- _TASK ITEM_
Please output every entry below exactly as written, leaving out any pictures.

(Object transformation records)
******************************
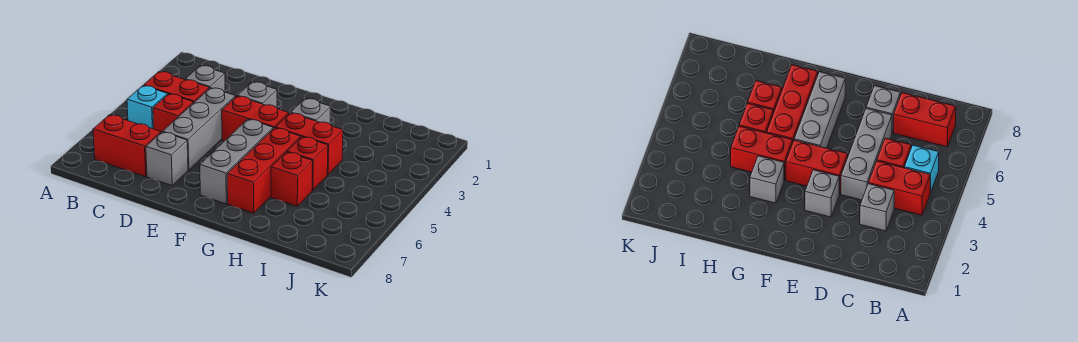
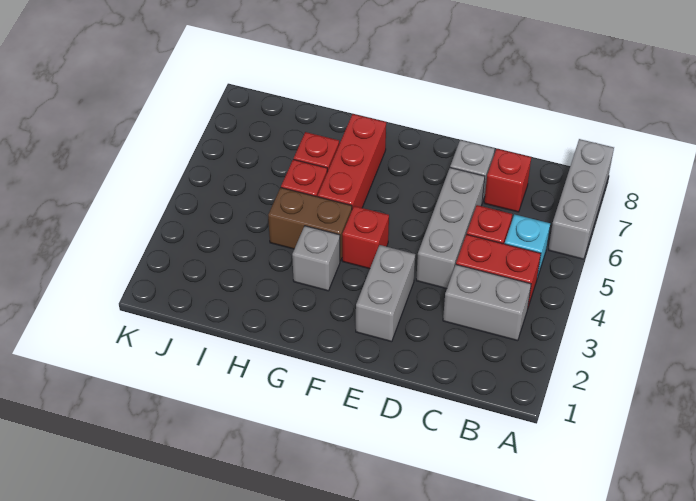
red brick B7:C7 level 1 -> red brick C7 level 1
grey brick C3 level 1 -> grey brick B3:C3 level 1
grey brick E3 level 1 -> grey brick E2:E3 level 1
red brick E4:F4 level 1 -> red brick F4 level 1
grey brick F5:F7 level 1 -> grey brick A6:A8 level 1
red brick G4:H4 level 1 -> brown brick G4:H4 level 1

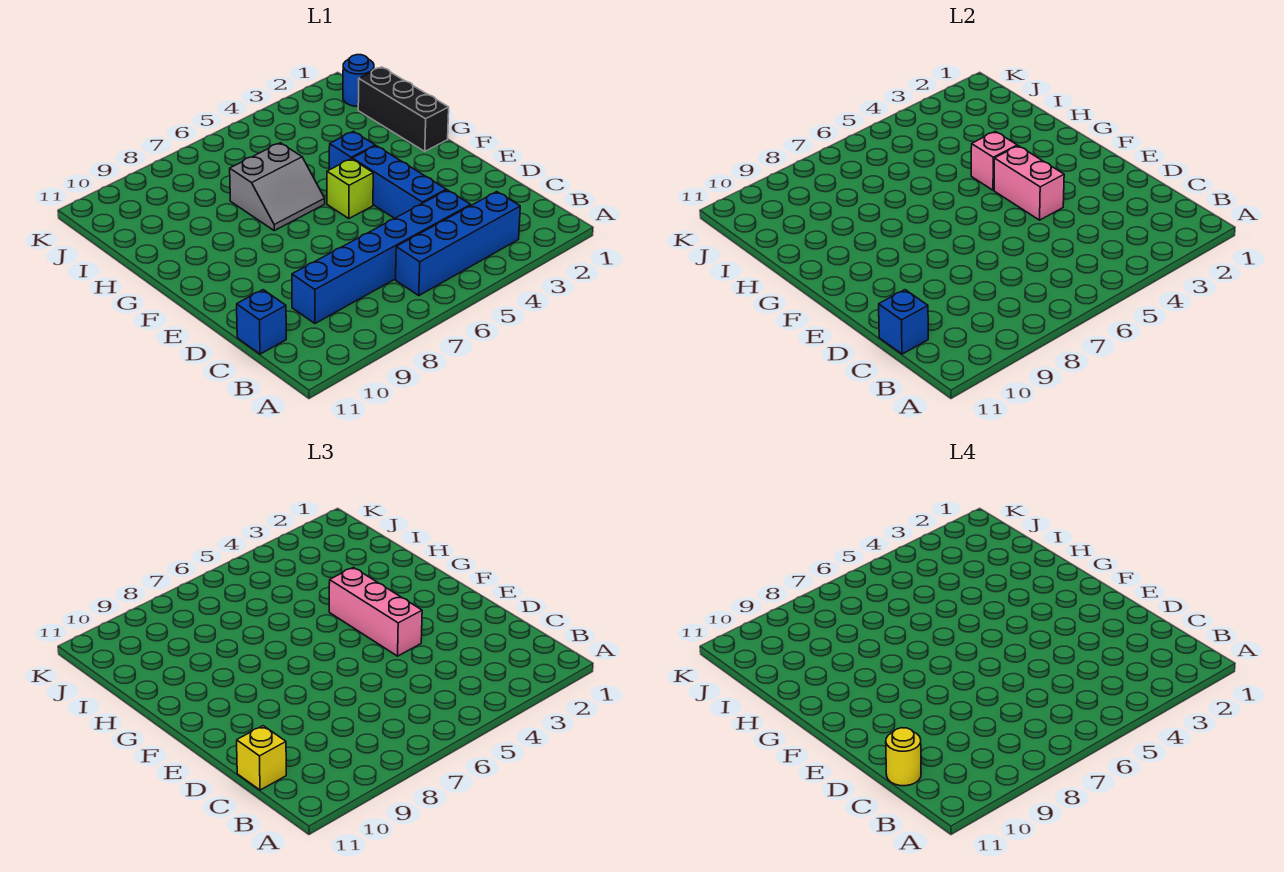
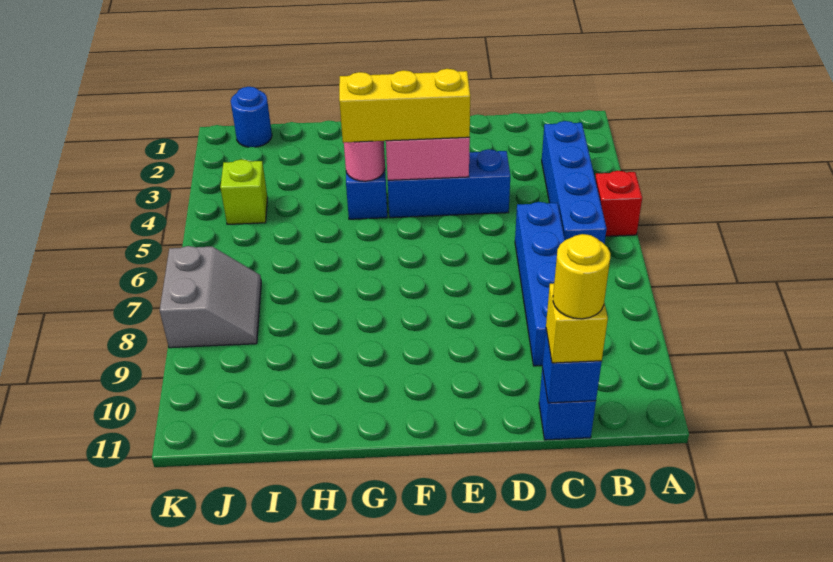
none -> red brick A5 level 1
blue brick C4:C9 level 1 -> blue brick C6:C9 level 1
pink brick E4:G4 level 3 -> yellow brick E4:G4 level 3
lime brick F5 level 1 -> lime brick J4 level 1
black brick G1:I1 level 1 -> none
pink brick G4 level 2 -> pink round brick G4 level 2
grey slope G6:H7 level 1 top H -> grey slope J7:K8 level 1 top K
******************************
- _ANSWER BELOW_
red brick B7:C7 level 1 -> red brick C7 level 1
grey brick C3 level 1 -> grey brick B3:C3 level 1
grey brick E3 level 1 -> grey brick E2:E3 level 1
red brick E4:F4 level 1 -> red brick F4 level 1
grey brick F5:F7 level 1 -> grey brick A6:A8 level 1
red brick G4:H4 level 1 -> brown brick G4:H4 level 1

none -> red brick A5 level 1
blue brick C4:C9 level 1 -> blue brick C6:C9 level 1
pink brick E4:G4 level 3 -> yellow brick E4:G4 level 3
lime brick F5 level 1 -> lime brick J4 level 1
black brick G1:I1 level 1 -> none
pink brick G4 level 2 -> pink round brick G4 level 2
grey slope G6:H7 level 1 top H -> grey slope J7:K8 level 1 top K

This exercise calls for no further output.